--- START ---

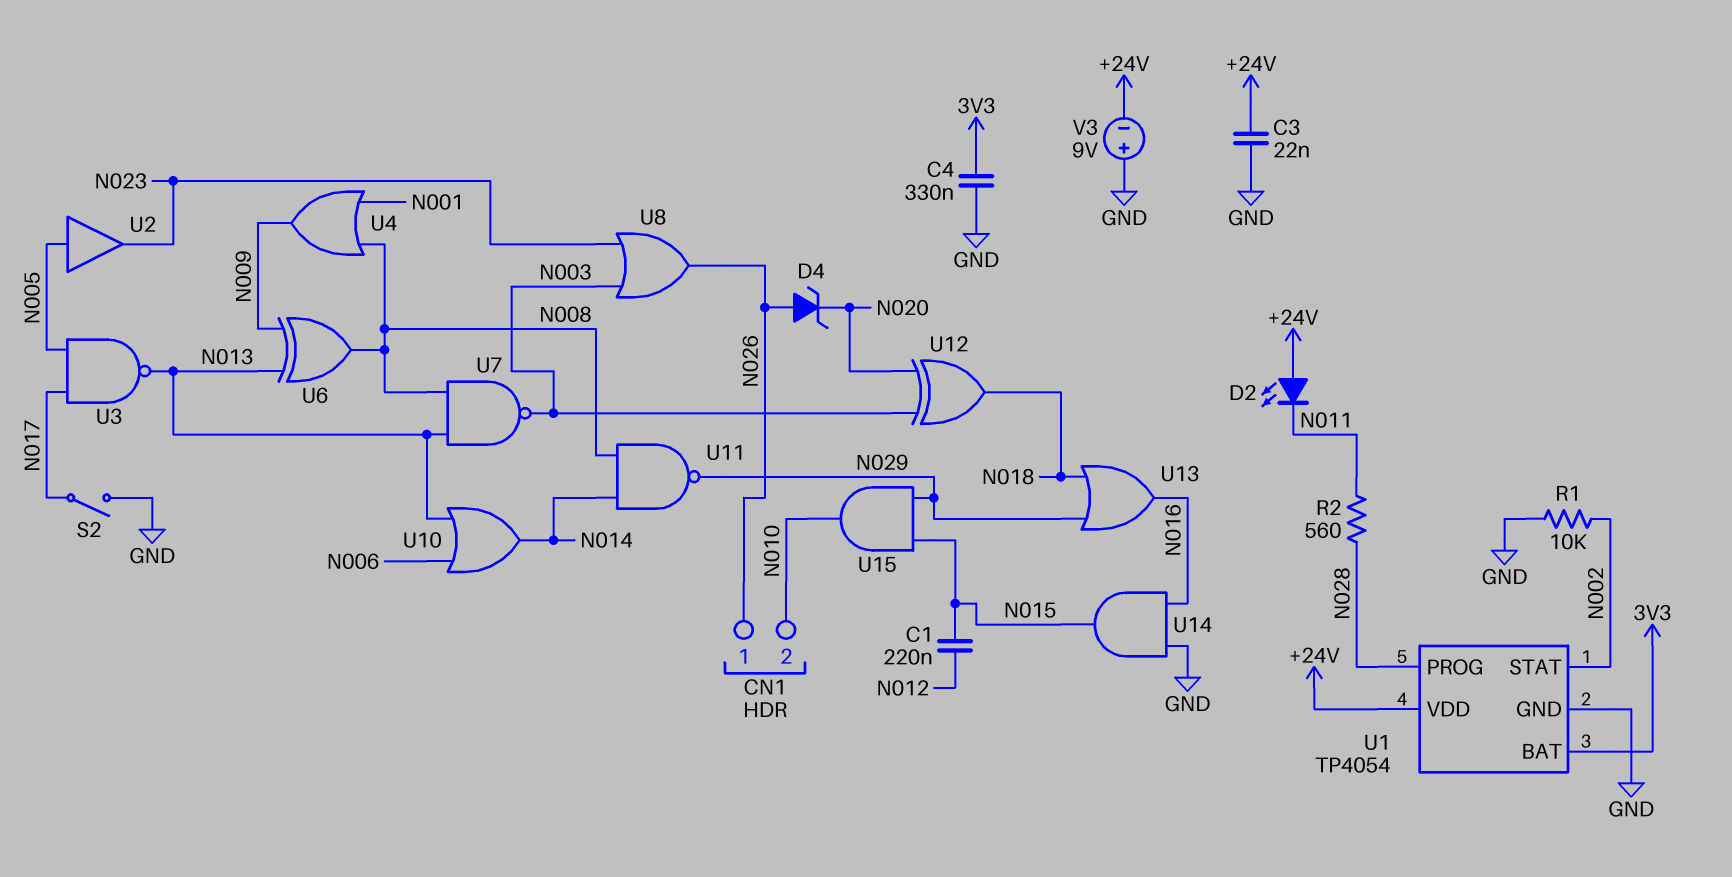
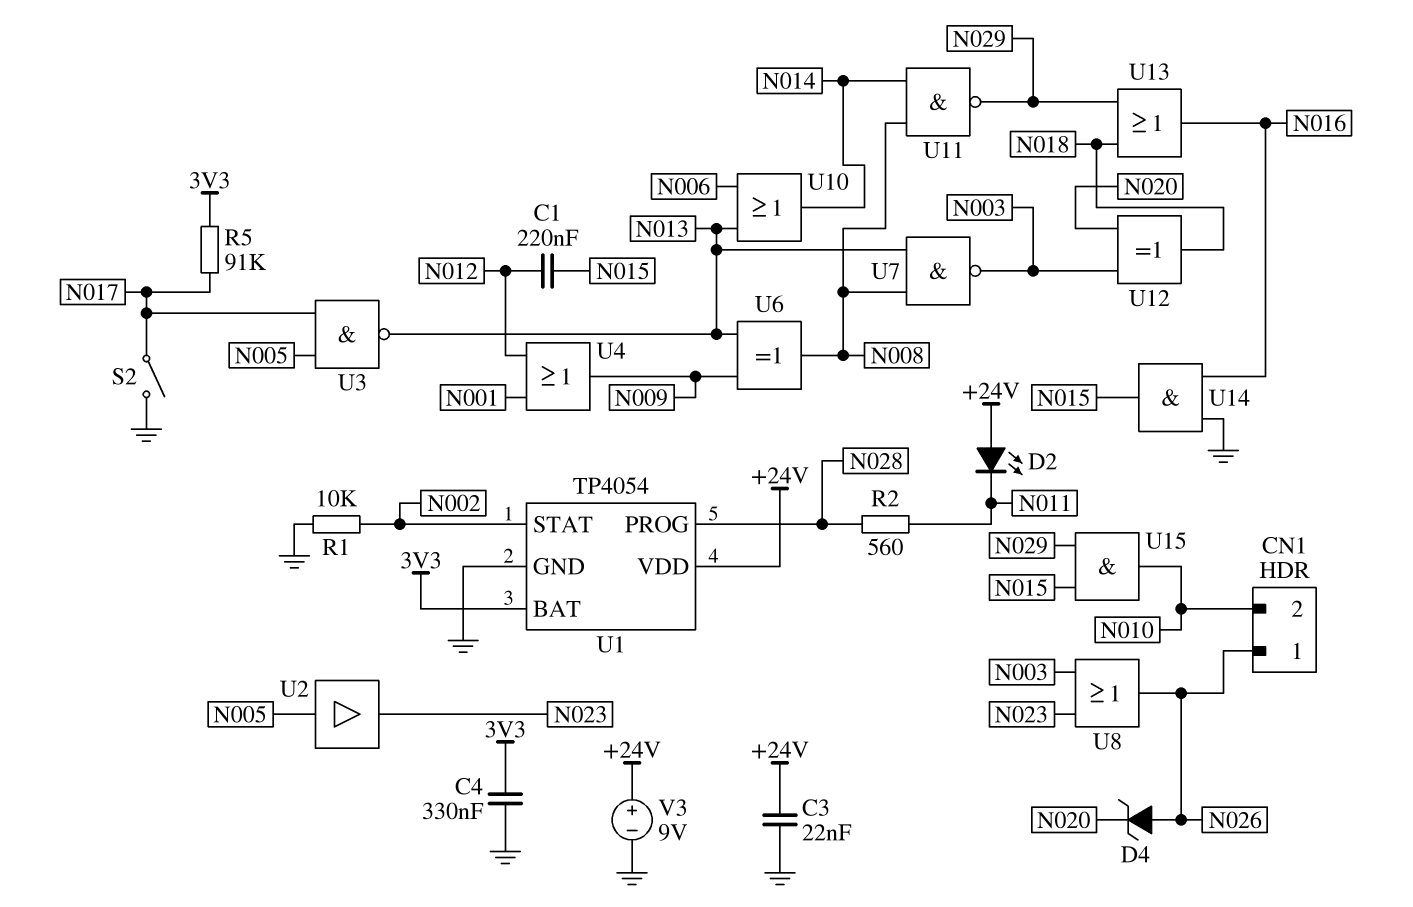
R5: none -> 91k (3V3, N017)
U4: OR (in N001, in N008, out N009) -> OR (in N001, in N012, out N009)
V3: 9V (plus GND, minus +24V) -> 9V (plus +24V, minus GND)

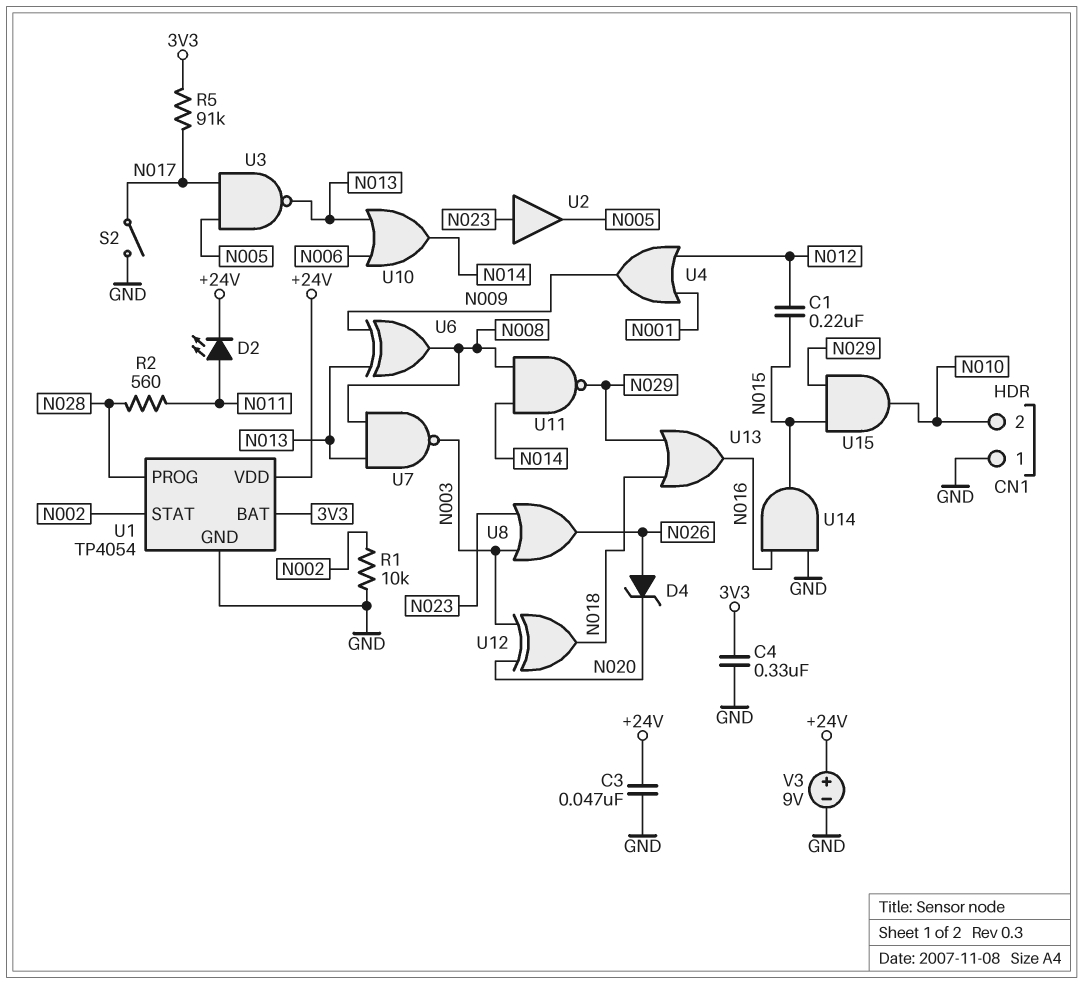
C3: 22nF (+24V, GND) -> 47nF (+24V, GND)
CN1 pin 1: N026 -> GND
D2: LED (A +24V, K N011) -> LED (A N011, K +24V)
U2: buffer (in N005, out N023) -> buffer (in N023, out N005)

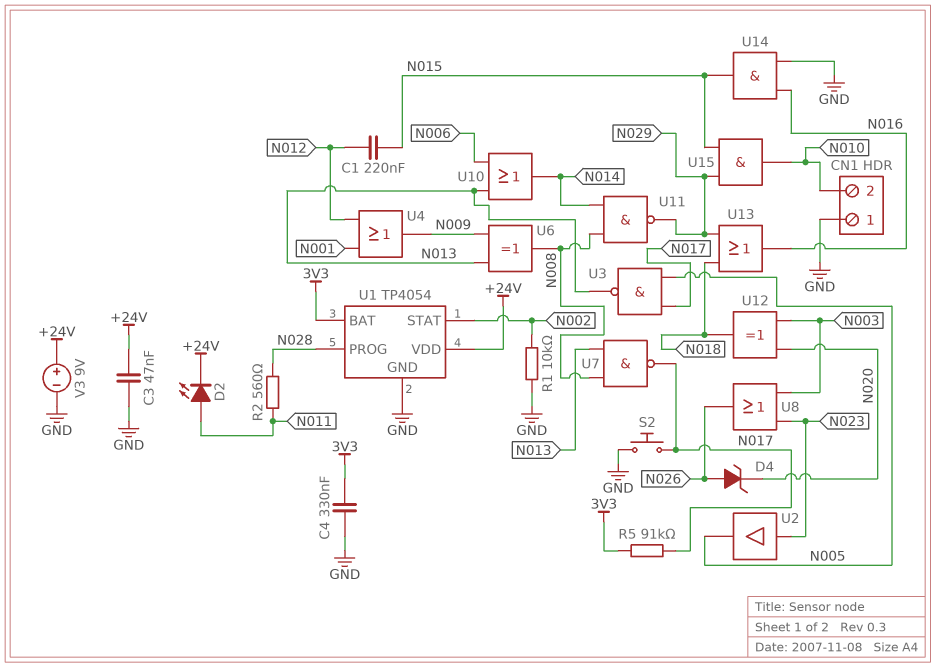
S2: switch (GND, N017) -> button (GND, N017)
U7: NAND (in N008, in N013, out N003) -> NAND (in N008, in N013, out N017)

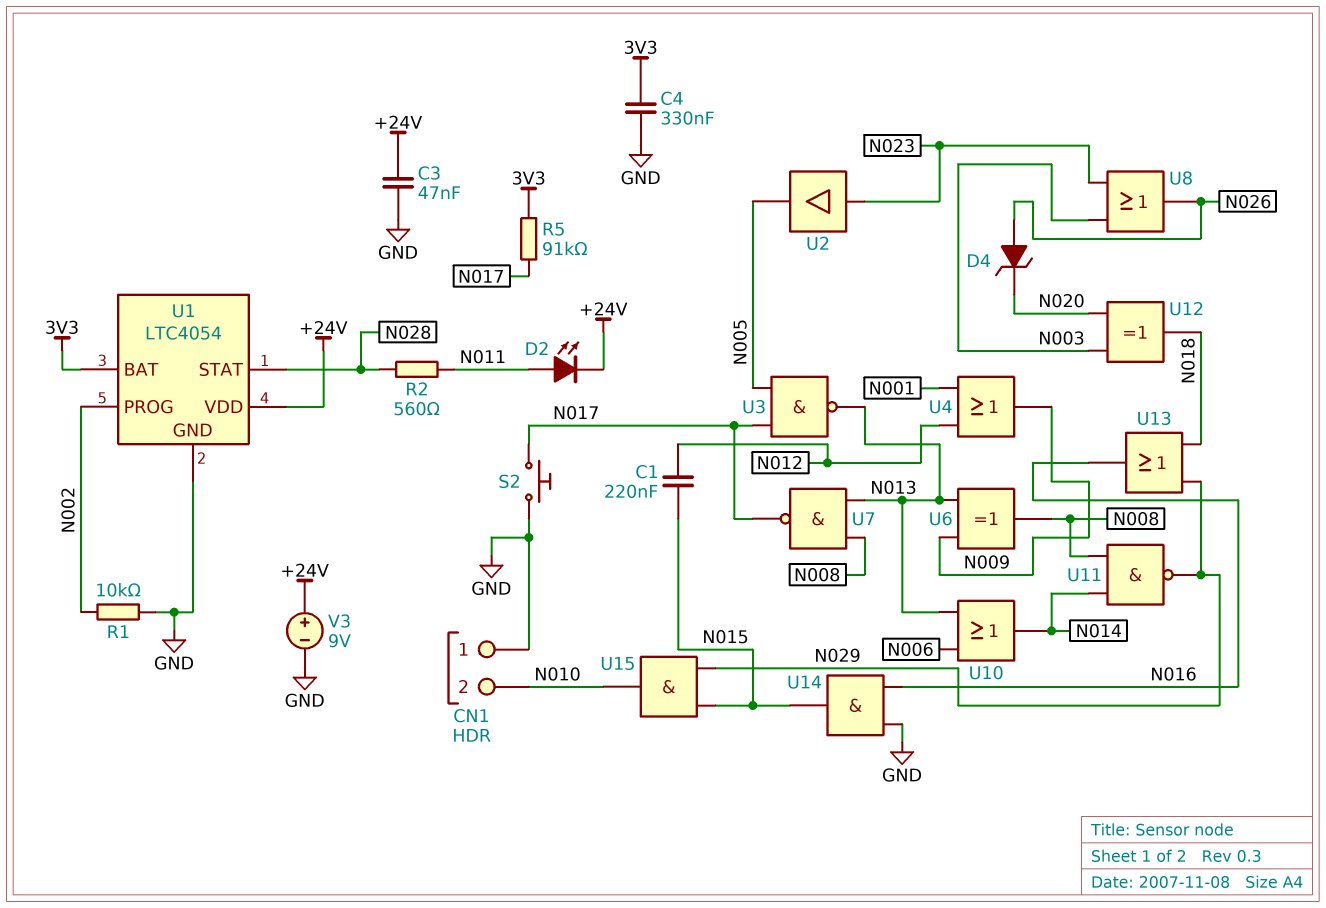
U1: TP4054 -> LTC4054
U1 pin PROG: N028 -> N002
U1 pin STAT: N002 -> N028

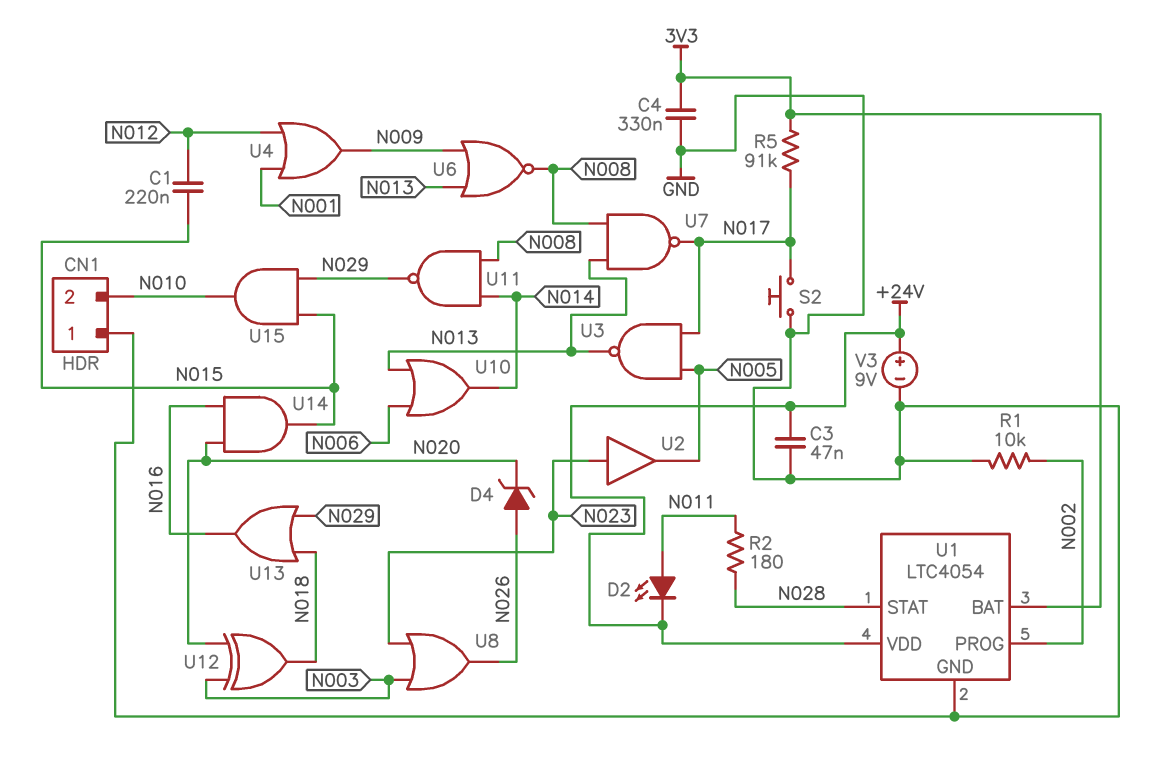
R2: 560 (N011, N028) -> 180 (N011, N028)
U6: XOR (in N009, in N013, out N008) -> NOR (in N009, in N013, out N008)
U14: AND (in GND, in N016, out N015) -> AND (in N016, in N020, out N015)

--- END ---

# ABOUT THIS TASK:
Ignoring the pictures, write out word for word the lines from the line containing "C3: 22nF (+24V, GND) -> 47nF (+24V, GND)" through the end of the material above.

# YOUR SOLUTION:
C3: 22nF (+24V, GND) -> 47nF (+24V, GND)
CN1 pin 1: N026 -> GND
D2: LED (A +24V, K N011) -> LED (A N011, K +24V)
U2: buffer (in N005, out N023) -> buffer (in N023, out N005)

S2: switch (GND, N017) -> button (GND, N017)
U7: NAND (in N008, in N013, out N003) -> NAND (in N008, in N013, out N017)

U1: TP4054 -> LTC4054
U1 pin PROG: N028 -> N002
U1 pin STAT: N002 -> N028

R2: 560 (N011, N028) -> 180 (N011, N028)
U6: XOR (in N009, in N013, out N008) -> NOR (in N009, in N013, out N008)
U14: AND (in GND, in N016, out N015) -> AND (in N016, in N020, out N015)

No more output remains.